WORK ORDER: Print the first line of the records below and every line after it, up to and including the line with "none -> green brick J12 level 1". Print nothing else.

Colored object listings

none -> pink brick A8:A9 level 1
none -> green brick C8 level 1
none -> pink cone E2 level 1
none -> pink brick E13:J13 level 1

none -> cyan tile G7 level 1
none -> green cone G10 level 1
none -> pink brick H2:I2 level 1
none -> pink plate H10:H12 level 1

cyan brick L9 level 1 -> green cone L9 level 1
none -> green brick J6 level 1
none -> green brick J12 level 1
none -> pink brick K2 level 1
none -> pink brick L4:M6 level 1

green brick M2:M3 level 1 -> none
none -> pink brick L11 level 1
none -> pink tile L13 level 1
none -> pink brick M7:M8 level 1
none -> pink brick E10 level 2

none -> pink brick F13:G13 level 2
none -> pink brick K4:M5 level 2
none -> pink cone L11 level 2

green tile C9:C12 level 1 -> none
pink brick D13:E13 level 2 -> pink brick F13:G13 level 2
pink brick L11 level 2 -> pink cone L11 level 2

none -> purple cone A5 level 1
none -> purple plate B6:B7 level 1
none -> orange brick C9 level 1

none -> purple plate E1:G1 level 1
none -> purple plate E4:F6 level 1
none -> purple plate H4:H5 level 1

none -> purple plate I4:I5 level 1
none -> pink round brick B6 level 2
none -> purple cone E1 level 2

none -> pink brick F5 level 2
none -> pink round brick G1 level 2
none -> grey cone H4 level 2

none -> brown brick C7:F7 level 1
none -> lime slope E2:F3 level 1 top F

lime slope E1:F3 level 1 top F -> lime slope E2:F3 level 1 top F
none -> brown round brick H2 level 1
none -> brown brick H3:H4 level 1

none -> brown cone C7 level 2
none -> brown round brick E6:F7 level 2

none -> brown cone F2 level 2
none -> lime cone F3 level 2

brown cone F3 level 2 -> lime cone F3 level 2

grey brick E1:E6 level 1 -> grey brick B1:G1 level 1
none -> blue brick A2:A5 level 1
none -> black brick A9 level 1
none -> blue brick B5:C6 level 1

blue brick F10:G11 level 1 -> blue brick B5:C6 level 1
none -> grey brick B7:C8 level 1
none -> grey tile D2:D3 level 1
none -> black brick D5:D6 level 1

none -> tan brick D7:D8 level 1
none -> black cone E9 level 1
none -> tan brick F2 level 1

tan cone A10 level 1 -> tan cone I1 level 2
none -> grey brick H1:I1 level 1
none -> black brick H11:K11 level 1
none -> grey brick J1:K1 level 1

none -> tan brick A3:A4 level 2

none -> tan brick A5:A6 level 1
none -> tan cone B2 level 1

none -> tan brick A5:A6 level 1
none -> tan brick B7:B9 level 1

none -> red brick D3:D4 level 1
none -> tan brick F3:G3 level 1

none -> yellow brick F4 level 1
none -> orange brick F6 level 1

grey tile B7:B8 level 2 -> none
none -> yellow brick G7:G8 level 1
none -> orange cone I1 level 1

RESPONSE BOX:
none -> pink brick A8:A9 level 1
none -> green brick C8 level 1
none -> pink cone E2 level 1
none -> pink brick E13:J13 level 1

none -> cyan tile G7 level 1
none -> green cone G10 level 1
none -> pink brick H2:I2 level 1
none -> pink plate H10:H12 level 1

cyan brick L9 level 1 -> green cone L9 level 1
none -> green brick J6 level 1
none -> green brick J12 level 1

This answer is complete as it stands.